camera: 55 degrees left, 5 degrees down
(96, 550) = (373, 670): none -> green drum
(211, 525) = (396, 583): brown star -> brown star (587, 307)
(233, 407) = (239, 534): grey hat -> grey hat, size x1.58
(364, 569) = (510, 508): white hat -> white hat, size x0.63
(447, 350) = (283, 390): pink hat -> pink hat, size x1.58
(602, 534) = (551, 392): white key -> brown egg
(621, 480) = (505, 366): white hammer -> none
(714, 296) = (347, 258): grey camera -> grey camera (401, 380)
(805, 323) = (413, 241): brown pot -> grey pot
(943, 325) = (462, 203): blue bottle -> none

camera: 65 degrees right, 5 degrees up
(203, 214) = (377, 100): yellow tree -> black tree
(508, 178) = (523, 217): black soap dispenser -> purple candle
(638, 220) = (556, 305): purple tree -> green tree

-------

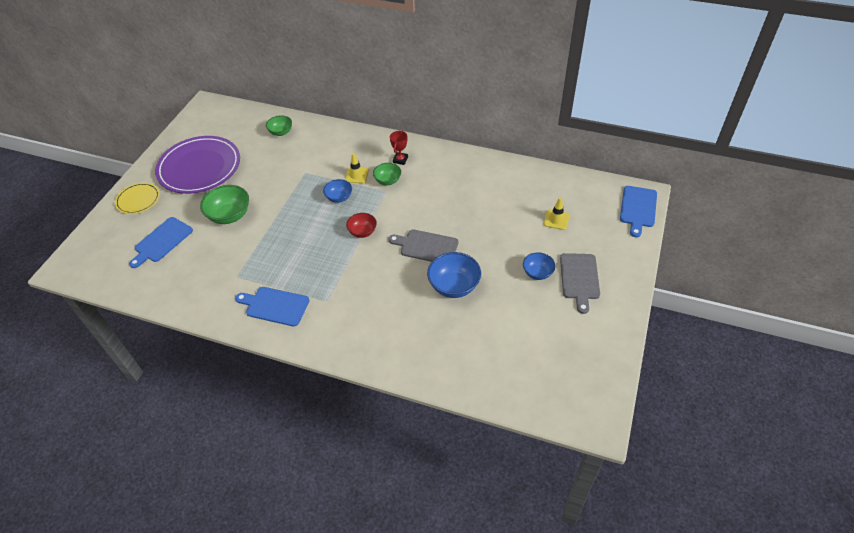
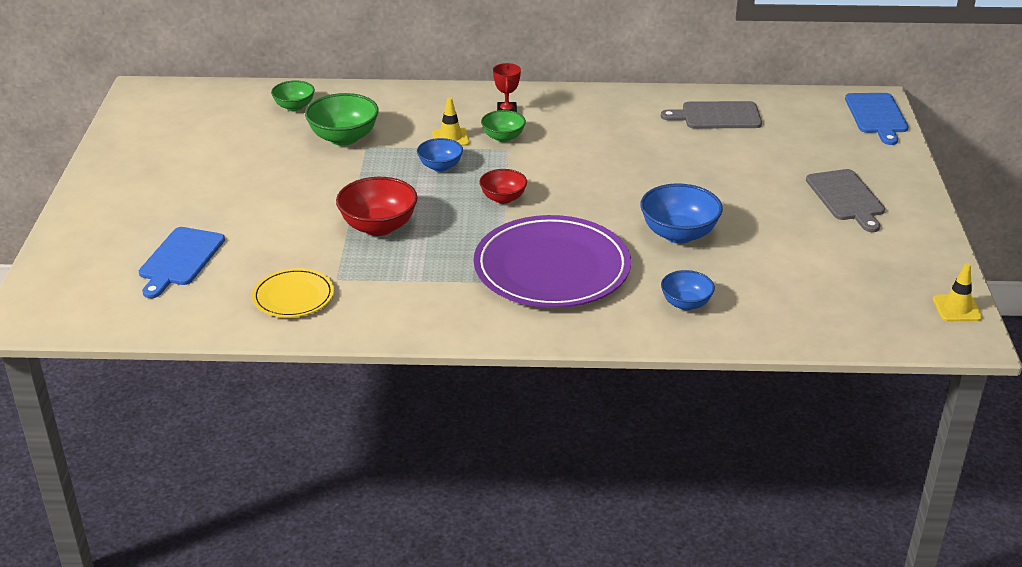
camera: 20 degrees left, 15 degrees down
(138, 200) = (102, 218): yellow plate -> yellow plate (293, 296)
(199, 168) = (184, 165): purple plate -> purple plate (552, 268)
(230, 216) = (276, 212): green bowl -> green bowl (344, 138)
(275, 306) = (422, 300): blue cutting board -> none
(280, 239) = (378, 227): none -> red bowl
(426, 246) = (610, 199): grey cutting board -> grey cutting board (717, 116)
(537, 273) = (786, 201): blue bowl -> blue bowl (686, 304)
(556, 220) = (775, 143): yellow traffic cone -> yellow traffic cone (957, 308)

-------

» **Task to carry out**
In the records above, find the line with "(805, 323) = (413, 241): brown"; write out exactly that line and each one after it, stopping after the line with "(638, 220) = (556, 305): purple".

» **Problem solution**
(805, 323) = (413, 241): brown pot -> grey pot
(943, 325) = (462, 203): blue bottle -> none

camera: 65 degrees right, 5 degrees up
(203, 214) = (377, 100): yellow tree -> black tree
(508, 178) = (523, 217): black soap dispenser -> purple candle
(638, 220) = (556, 305): purple tree -> green tree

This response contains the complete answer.